**Record excerpts:**
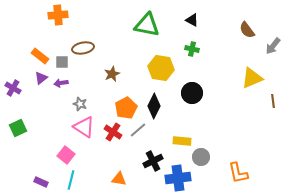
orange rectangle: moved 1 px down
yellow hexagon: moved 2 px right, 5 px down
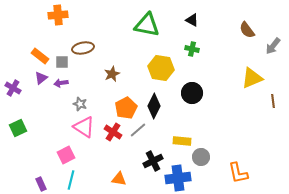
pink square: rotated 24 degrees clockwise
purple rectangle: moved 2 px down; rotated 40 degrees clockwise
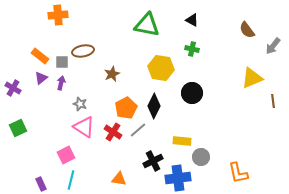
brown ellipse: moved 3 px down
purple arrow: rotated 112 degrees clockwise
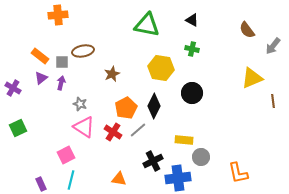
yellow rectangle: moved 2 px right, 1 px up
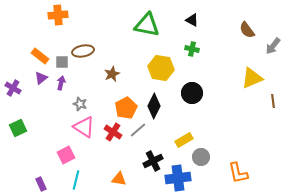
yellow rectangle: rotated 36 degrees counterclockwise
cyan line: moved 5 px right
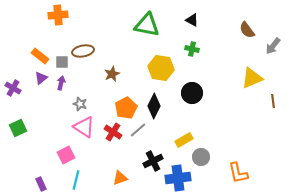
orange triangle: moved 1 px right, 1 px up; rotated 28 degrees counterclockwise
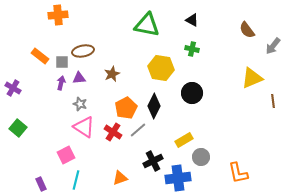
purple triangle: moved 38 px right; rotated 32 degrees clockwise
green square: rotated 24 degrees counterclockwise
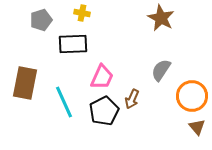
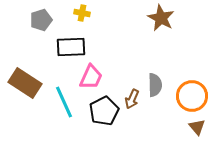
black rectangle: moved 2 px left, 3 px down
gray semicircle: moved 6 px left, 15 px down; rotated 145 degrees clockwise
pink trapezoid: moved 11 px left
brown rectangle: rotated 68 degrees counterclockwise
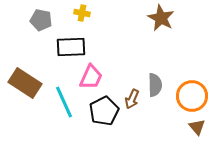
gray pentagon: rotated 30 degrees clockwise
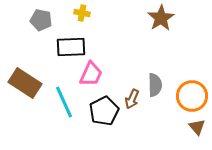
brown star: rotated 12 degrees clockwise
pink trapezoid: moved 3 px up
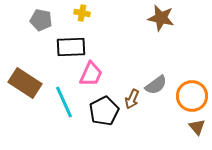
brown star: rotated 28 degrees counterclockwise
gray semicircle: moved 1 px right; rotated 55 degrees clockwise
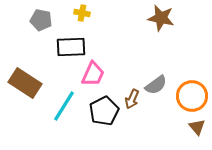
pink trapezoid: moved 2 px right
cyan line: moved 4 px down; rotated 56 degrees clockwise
---
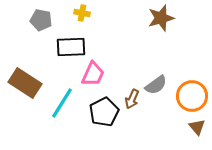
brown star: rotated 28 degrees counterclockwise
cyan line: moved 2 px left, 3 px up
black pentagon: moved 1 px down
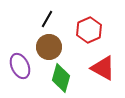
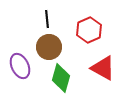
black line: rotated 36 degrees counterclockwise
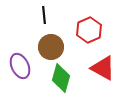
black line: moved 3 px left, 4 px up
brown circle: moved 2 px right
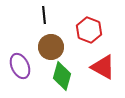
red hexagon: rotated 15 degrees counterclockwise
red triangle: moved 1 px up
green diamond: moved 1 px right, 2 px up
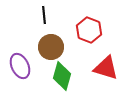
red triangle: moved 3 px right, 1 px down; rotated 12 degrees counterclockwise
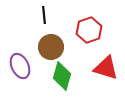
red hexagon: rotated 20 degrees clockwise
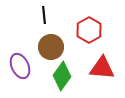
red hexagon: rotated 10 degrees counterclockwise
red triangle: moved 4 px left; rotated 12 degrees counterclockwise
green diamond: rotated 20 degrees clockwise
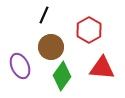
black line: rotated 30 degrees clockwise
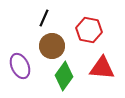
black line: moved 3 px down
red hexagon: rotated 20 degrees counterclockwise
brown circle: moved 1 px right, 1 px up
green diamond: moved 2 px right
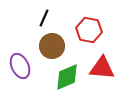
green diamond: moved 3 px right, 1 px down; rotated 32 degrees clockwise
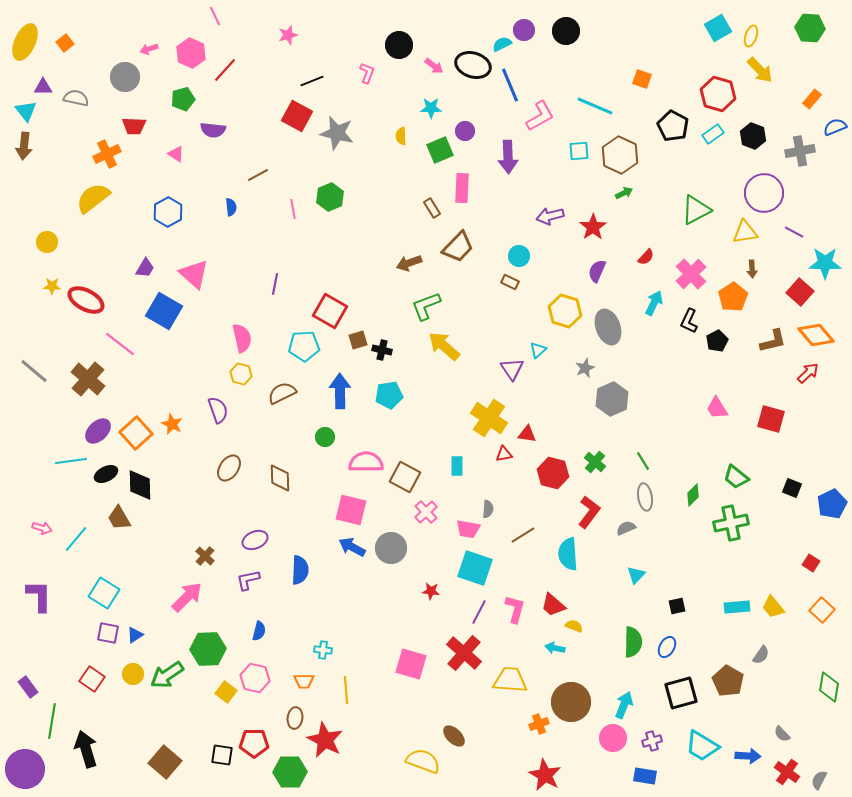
---
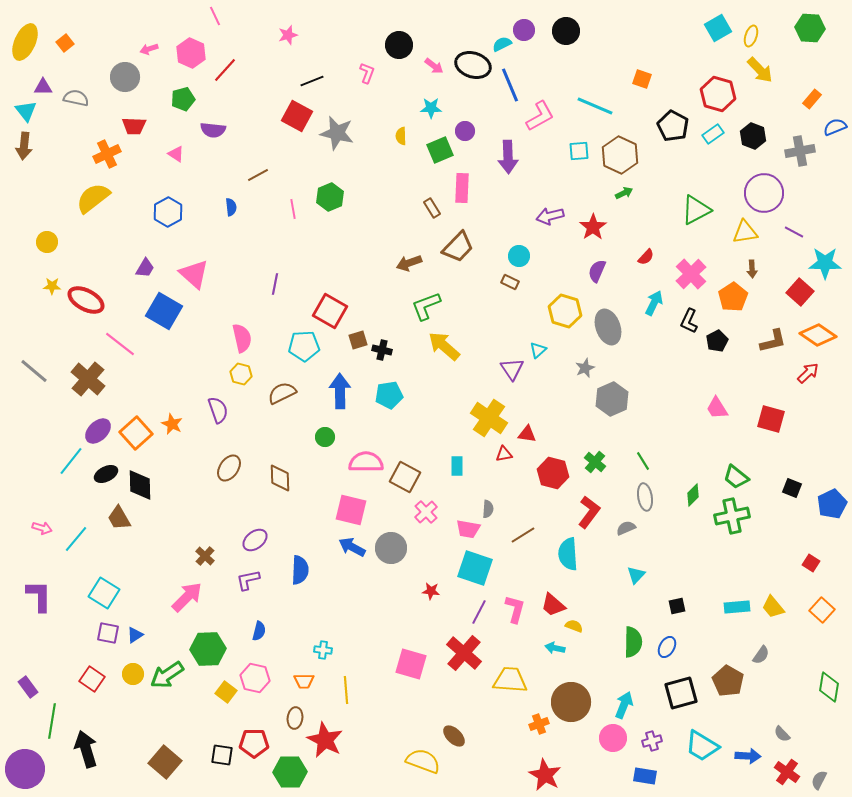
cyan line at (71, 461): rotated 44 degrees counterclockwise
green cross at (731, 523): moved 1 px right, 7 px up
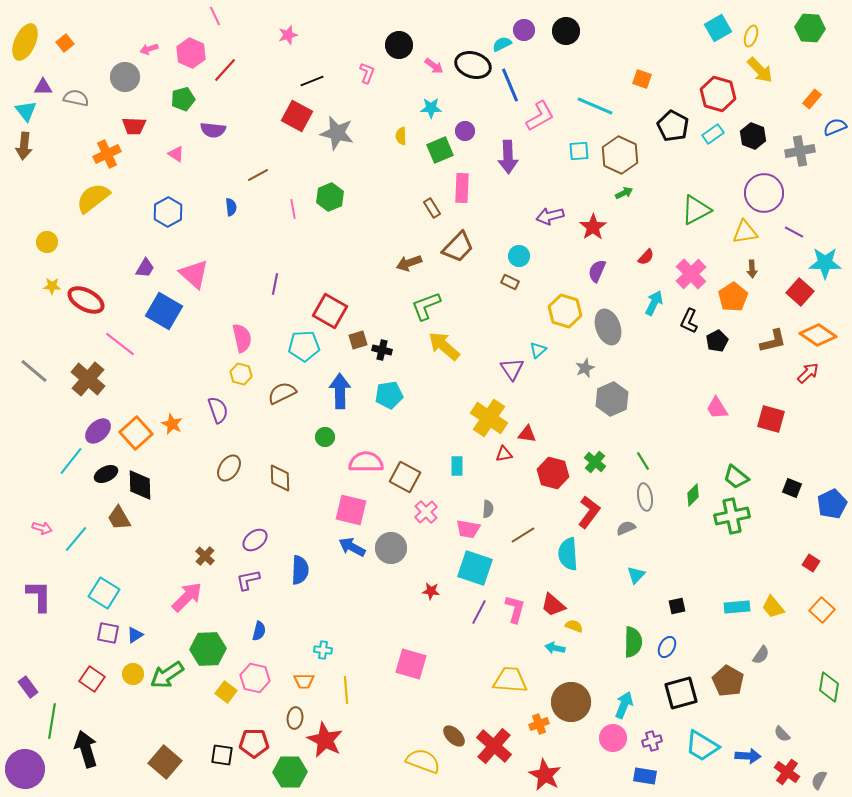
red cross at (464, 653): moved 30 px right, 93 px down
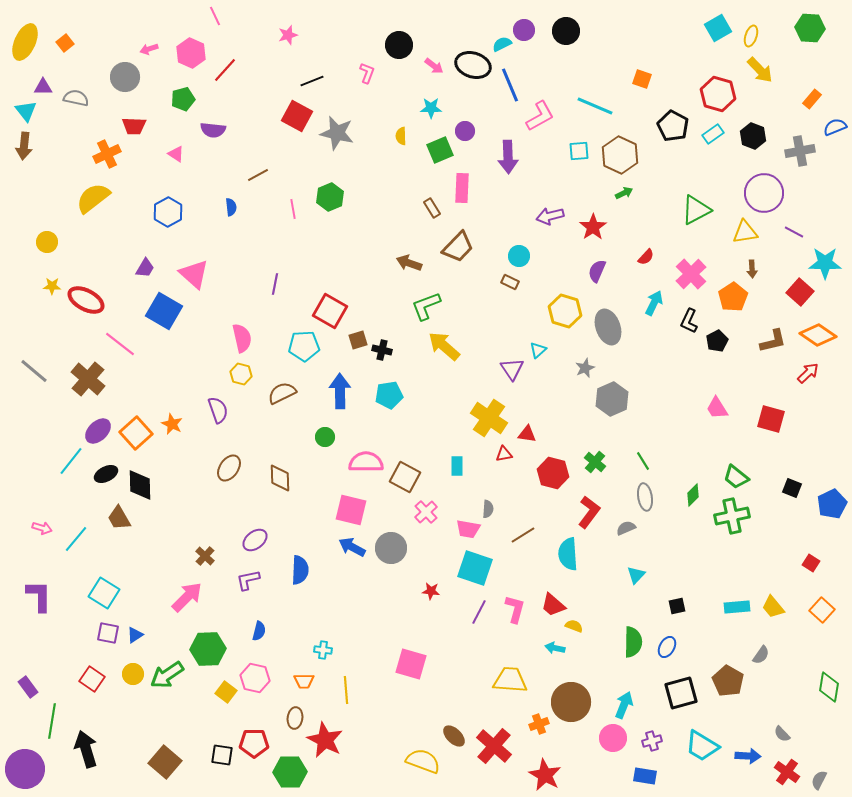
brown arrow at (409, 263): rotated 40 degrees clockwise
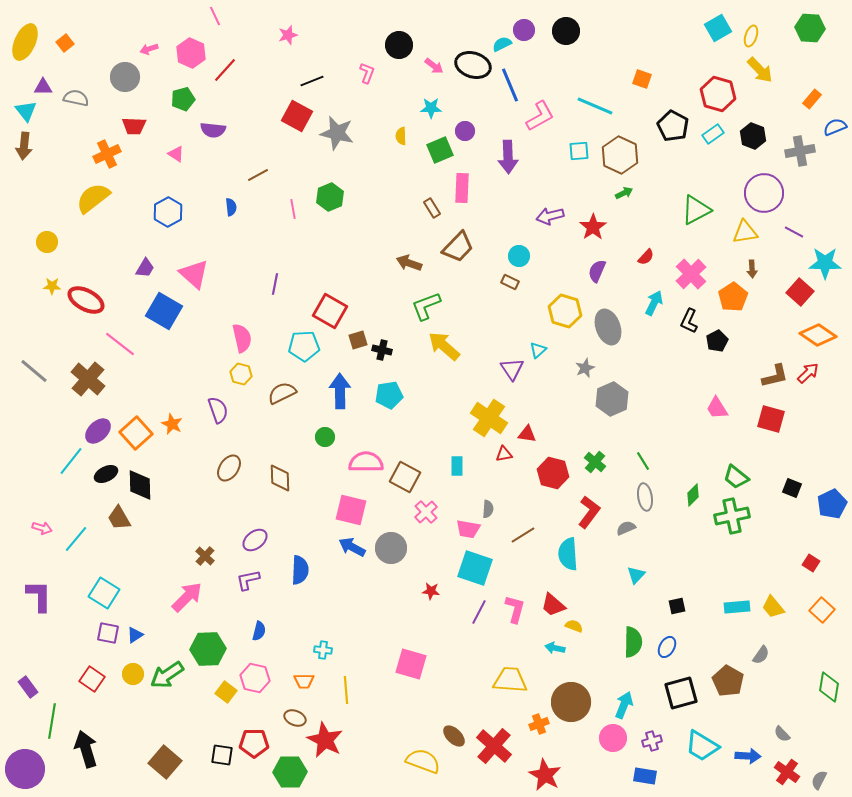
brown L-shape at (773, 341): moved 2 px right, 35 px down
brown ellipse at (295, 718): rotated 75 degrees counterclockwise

**Work to be completed:** Recast the listing from the line with "gray pentagon: rotated 30 degrees clockwise" to the line with "gray semicircle: moved 1", both included, as a JSON list of strings with one string per line. Leave out blank lines and the picture lines.

**Exercise response:**
[
  "gray pentagon: rotated 30 degrees clockwise",
  "brown star: rotated 12 degrees clockwise",
  "pink trapezoid: moved 3 px up",
  "brown star: rotated 28 degrees counterclockwise",
  "gray semicircle: moved 1 px right; rotated 55 degrees clockwise"
]